__PROBLEM REQUIREMENTS__: Please give every line from the one containing "Determine the (X, Y)", including that line, through the last line of the rows as a JSON list of strings, one string per line, leaving out blank lines and the pictures.

__DATA SHOWN__:
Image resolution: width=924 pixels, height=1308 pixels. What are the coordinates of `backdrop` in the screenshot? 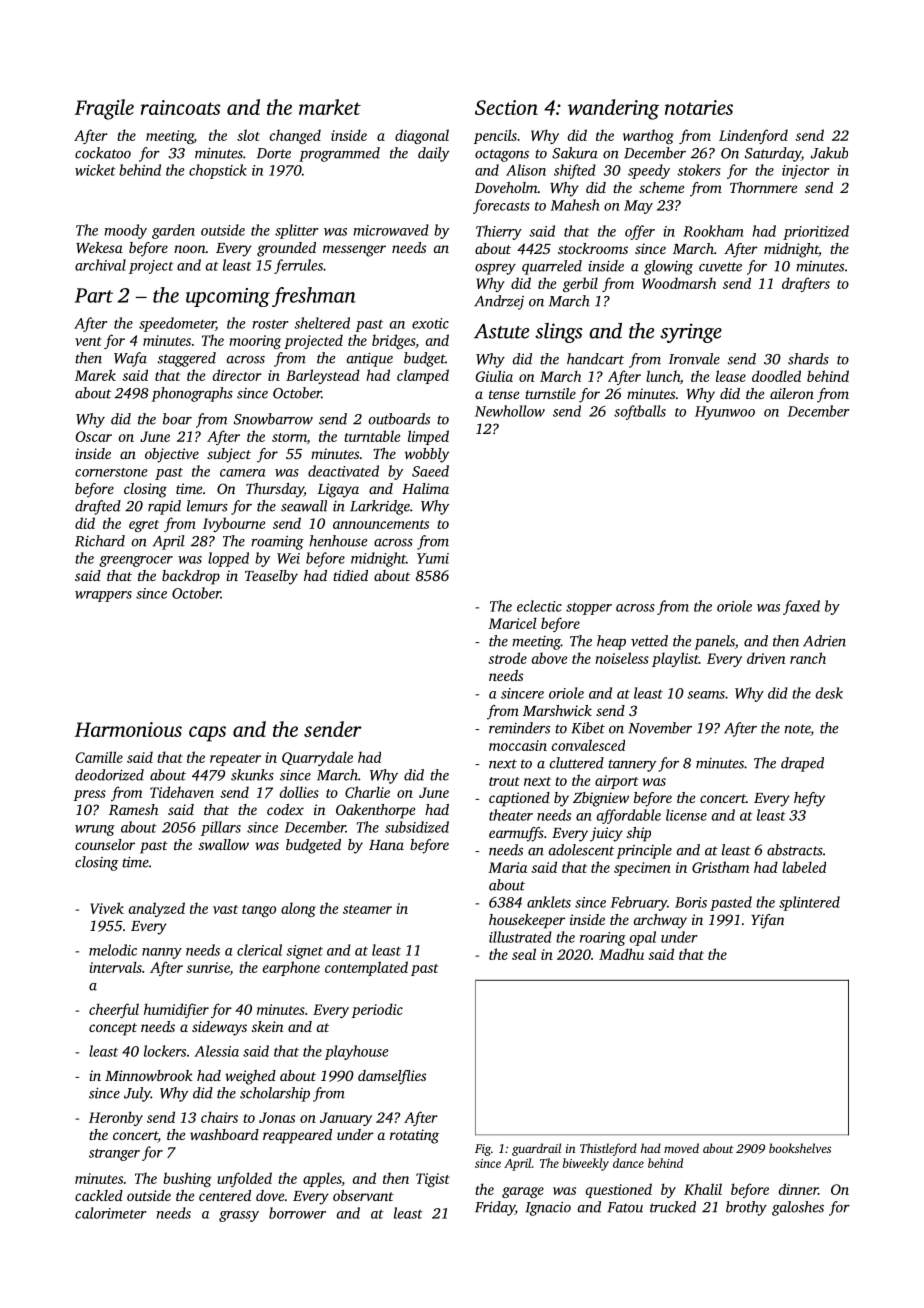 It's located at (191, 577).
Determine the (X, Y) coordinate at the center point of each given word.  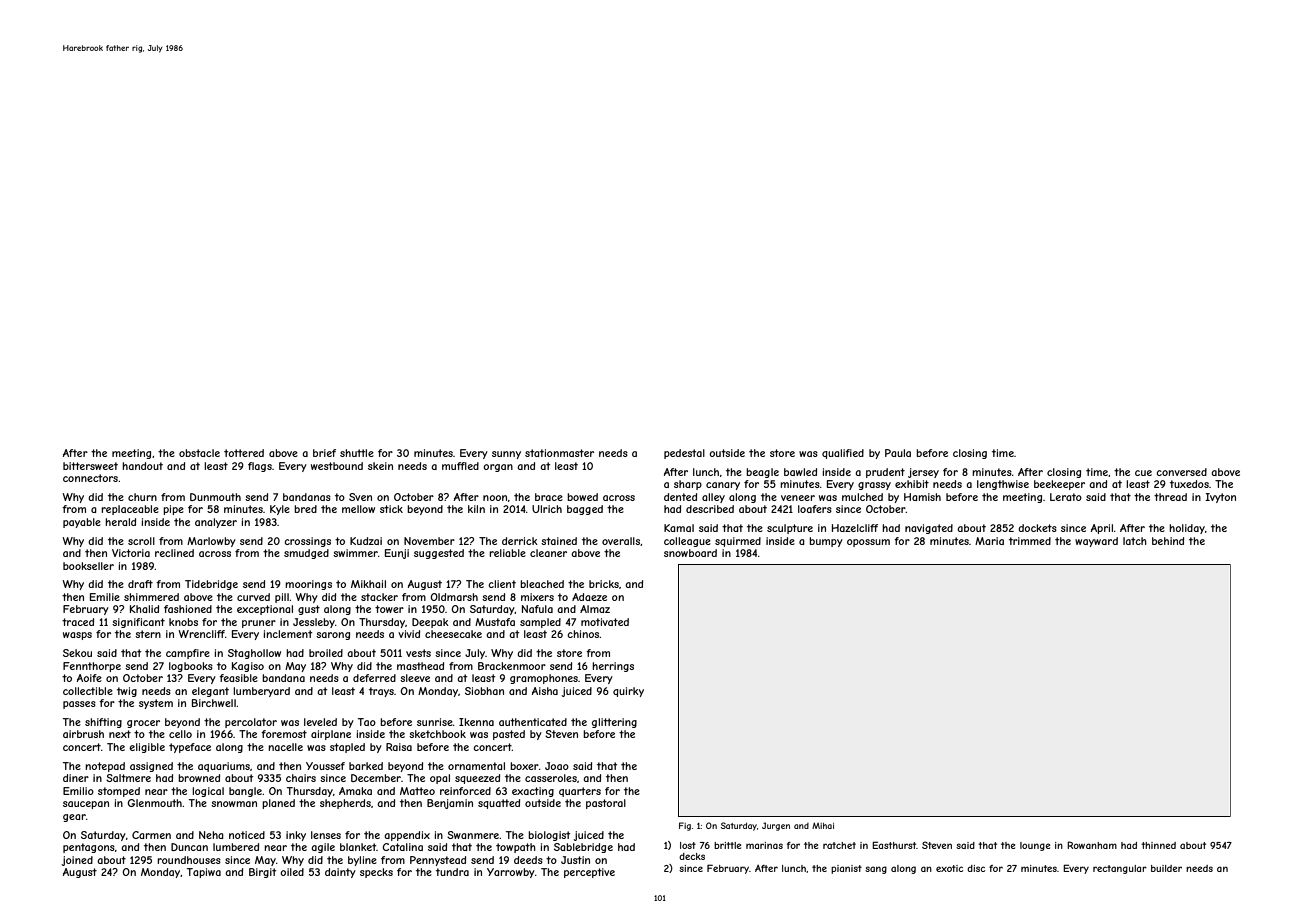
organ (498, 468)
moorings (308, 585)
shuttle (357, 453)
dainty (340, 873)
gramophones (544, 679)
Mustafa (495, 622)
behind (1168, 541)
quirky (628, 692)
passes (79, 705)
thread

__WRITTEN ANSWER__:
[
  "Determine the (X, Y) coordinate at the center point of each given word.  ",
  "organ (498, 468)",
  "moorings (308, 585)",
  "shuttle (357, 453)",
  "dainty (340, 873)",
  "gramophones (544, 679)",
  "Mustafa (495, 622)",
  "behind (1168, 541)",
  "quirky (628, 692)",
  "passes (79, 705)",
  "thread"
]